*EXERCISE MATERIALS*:
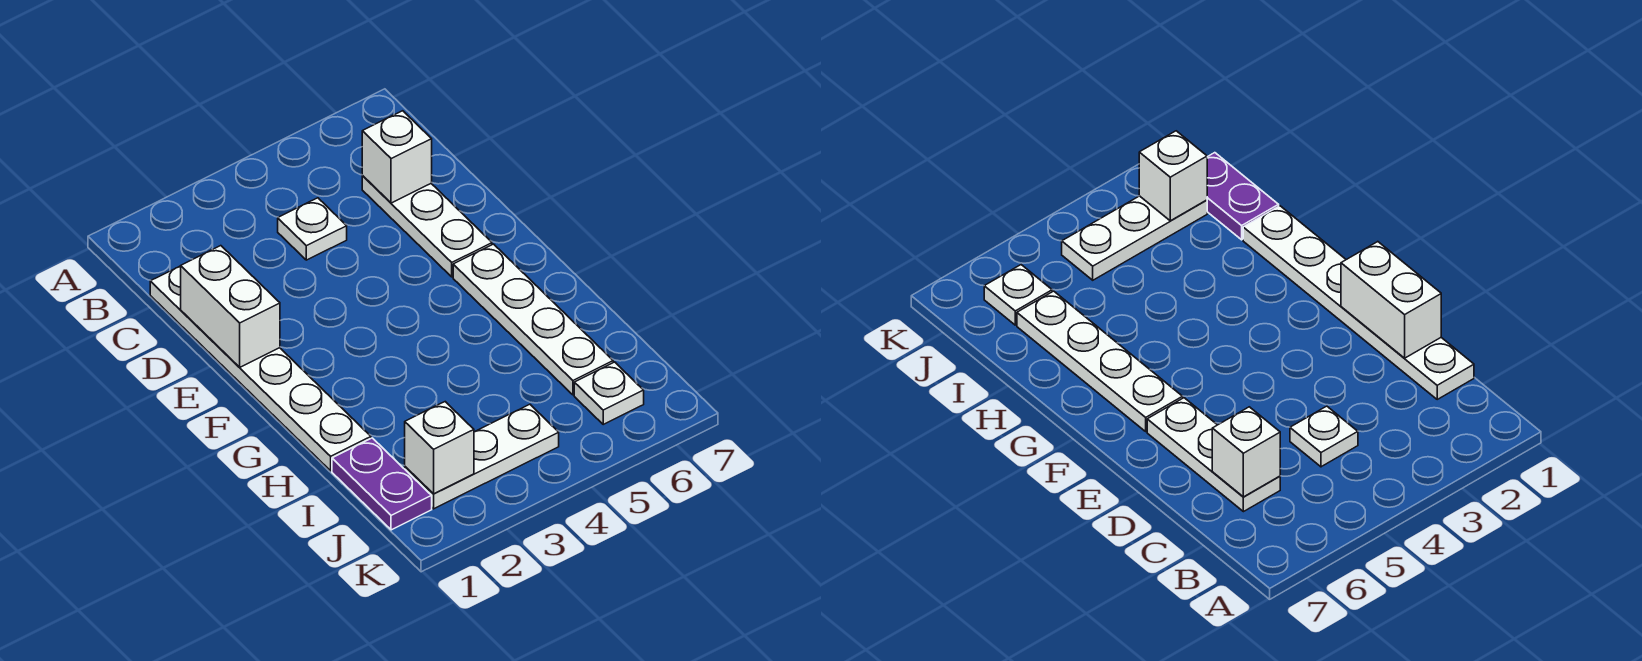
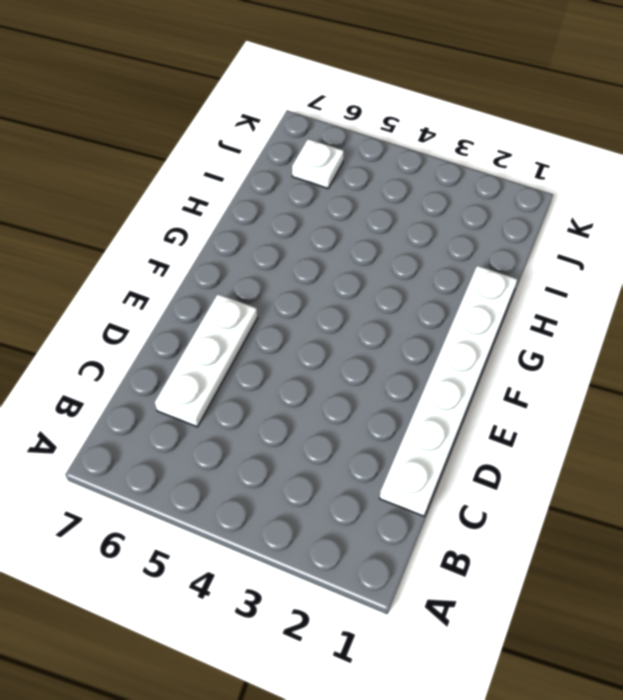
none -> white plate C4 level 1
none -> white plate F6:I6 level 1

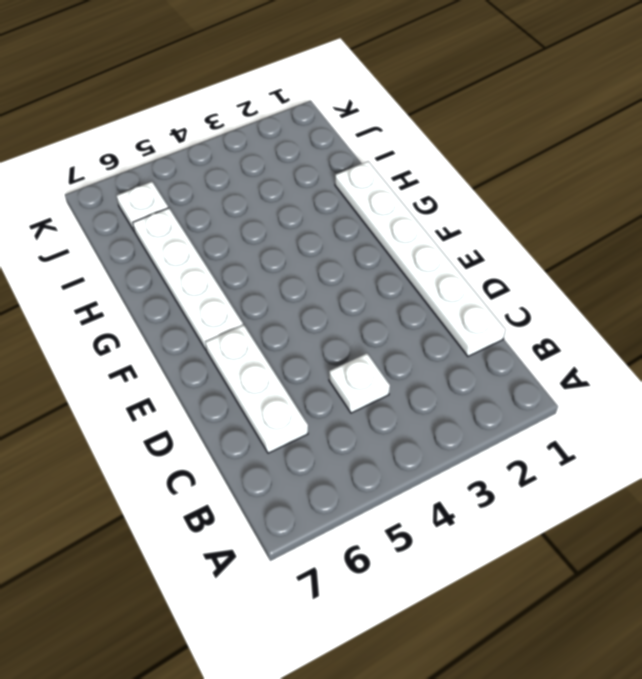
none -> purple plate I1:J1 level 1
none -> white plate J2:J4 level 1

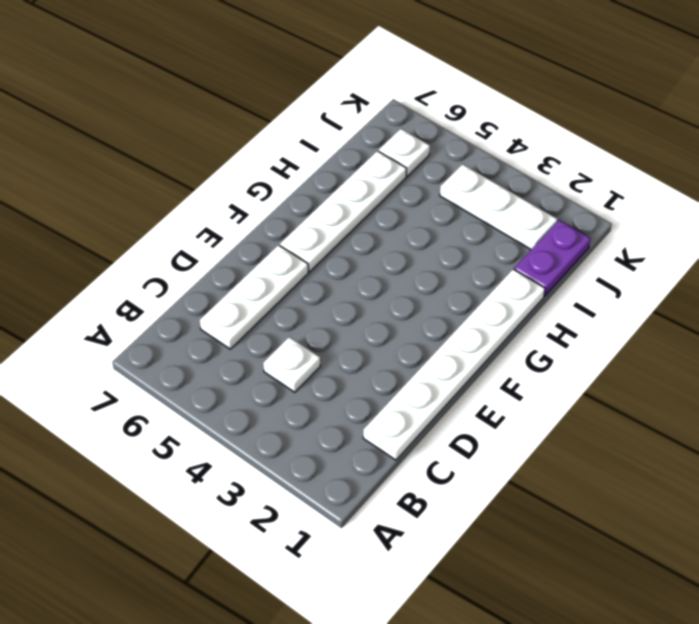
none -> white brick C6 level 2
none -> white brick D1:E1 level 2

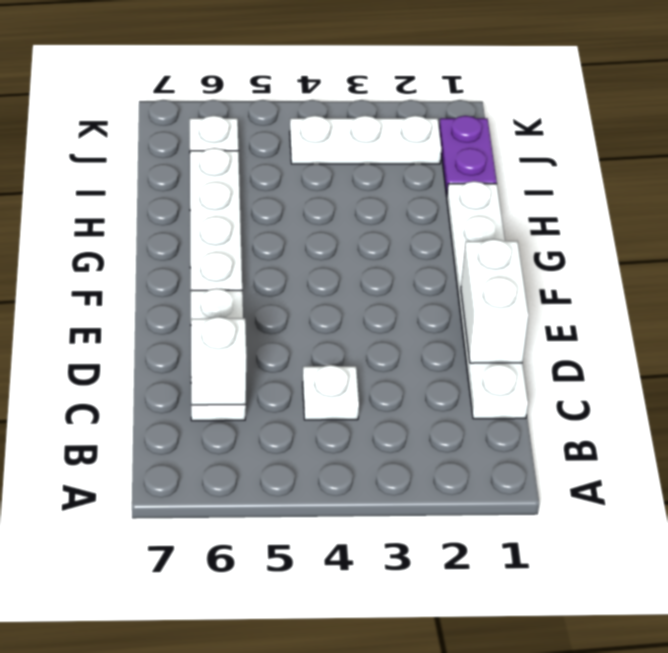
none -> white brick J2 level 2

*EXERCISE DETAILS*: Please say how many lines in the records contain the word "white", and give only that number.

*ANSWER SPACE*: 6